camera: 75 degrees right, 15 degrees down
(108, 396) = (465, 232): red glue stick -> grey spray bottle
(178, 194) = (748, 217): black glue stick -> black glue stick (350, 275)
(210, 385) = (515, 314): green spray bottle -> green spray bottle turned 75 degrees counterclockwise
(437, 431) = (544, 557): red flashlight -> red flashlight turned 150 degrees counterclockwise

⁂

Your assignment> Output only the lines from the one that contains "(108, 396) = (465, 232): red" through the last line of the data above, each restated exactly.

Response area>
(108, 396) = (465, 232): red glue stick -> grey spray bottle
(178, 194) = (748, 217): black glue stick -> black glue stick (350, 275)
(210, 385) = (515, 314): green spray bottle -> green spray bottle turned 75 degrees counterclockwise
(437, 431) = (544, 557): red flashlight -> red flashlight turned 150 degrees counterclockwise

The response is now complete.